• **Assigned task**
The full listing is to be written out again, unchanged.

• **Data to examine**
----
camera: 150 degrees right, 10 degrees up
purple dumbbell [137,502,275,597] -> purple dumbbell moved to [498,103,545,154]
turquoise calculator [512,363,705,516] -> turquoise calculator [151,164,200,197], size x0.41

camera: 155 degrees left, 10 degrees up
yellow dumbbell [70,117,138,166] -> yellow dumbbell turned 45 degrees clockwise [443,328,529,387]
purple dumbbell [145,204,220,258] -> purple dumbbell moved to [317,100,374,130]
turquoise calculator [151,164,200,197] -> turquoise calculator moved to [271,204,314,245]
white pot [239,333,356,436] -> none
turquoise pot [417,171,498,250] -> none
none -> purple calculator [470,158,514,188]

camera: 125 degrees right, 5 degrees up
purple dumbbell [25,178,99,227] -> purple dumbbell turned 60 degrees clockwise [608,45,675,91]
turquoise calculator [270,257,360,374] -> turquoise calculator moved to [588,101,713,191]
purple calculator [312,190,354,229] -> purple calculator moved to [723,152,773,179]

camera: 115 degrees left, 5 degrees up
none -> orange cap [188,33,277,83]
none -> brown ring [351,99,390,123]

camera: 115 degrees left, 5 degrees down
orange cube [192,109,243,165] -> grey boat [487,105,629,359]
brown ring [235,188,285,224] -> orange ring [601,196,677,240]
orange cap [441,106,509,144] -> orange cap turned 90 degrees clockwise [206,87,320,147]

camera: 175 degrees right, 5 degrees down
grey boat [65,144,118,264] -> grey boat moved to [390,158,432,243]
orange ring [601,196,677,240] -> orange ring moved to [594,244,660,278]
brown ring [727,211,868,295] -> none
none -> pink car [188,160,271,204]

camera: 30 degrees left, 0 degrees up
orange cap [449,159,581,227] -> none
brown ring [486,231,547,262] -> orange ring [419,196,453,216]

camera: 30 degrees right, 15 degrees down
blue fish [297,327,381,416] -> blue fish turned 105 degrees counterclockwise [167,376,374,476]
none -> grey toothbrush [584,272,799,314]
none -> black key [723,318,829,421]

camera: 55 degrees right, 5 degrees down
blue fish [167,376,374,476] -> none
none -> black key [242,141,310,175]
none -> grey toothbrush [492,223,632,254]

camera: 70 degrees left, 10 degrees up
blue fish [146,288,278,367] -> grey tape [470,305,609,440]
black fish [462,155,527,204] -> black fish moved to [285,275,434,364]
----
• **Output of the task**
camera: 150 degrees right, 10 degrees up
purple dumbbell [137,502,275,597] -> purple dumbbell moved to [498,103,545,154]
turquoise calculator [512,363,705,516] -> turquoise calculator [151,164,200,197], size x0.41

camera: 155 degrees left, 10 degrees up
yellow dumbbell [70,117,138,166] -> yellow dumbbell turned 45 degrees clockwise [443,328,529,387]
purple dumbbell [145,204,220,258] -> purple dumbbell moved to [317,100,374,130]
turquoise calculator [151,164,200,197] -> turquoise calculator moved to [271,204,314,245]
white pot [239,333,356,436] -> none
turquoise pot [417,171,498,250] -> none
none -> purple calculator [470,158,514,188]

camera: 125 degrees right, 5 degrees up
purple dumbbell [25,178,99,227] -> purple dumbbell turned 60 degrees clockwise [608,45,675,91]
turquoise calculator [270,257,360,374] -> turquoise calculator moved to [588,101,713,191]
purple calculator [312,190,354,229] -> purple calculator moved to [723,152,773,179]

camera: 115 degrees left, 5 degrees up
none -> orange cap [188,33,277,83]
none -> brown ring [351,99,390,123]

camera: 115 degrees left, 5 degrees down
orange cube [192,109,243,165] -> grey boat [487,105,629,359]
brown ring [235,188,285,224] -> orange ring [601,196,677,240]
orange cap [441,106,509,144] -> orange cap turned 90 degrees clockwise [206,87,320,147]

camera: 175 degrees right, 5 degrees down
grey boat [65,144,118,264] -> grey boat moved to [390,158,432,243]
orange ring [601,196,677,240] -> orange ring moved to [594,244,660,278]
brown ring [727,211,868,295] -> none
none -> pink car [188,160,271,204]

camera: 30 degrees left, 0 degrees up
orange cap [449,159,581,227] -> none
brown ring [486,231,547,262] -> orange ring [419,196,453,216]

camera: 30 degrees right, 15 degrees down
blue fish [297,327,381,416] -> blue fish turned 105 degrees counterclockwise [167,376,374,476]
none -> grey toothbrush [584,272,799,314]
none -> black key [723,318,829,421]

camera: 55 degrees right, 5 degrees down
blue fish [167,376,374,476] -> none
none -> black key [242,141,310,175]
none -> grey toothbrush [492,223,632,254]

camera: 70 degrees left, 10 degrees up
blue fish [146,288,278,367] -> grey tape [470,305,609,440]
black fish [462,155,527,204] -> black fish moved to [285,275,434,364]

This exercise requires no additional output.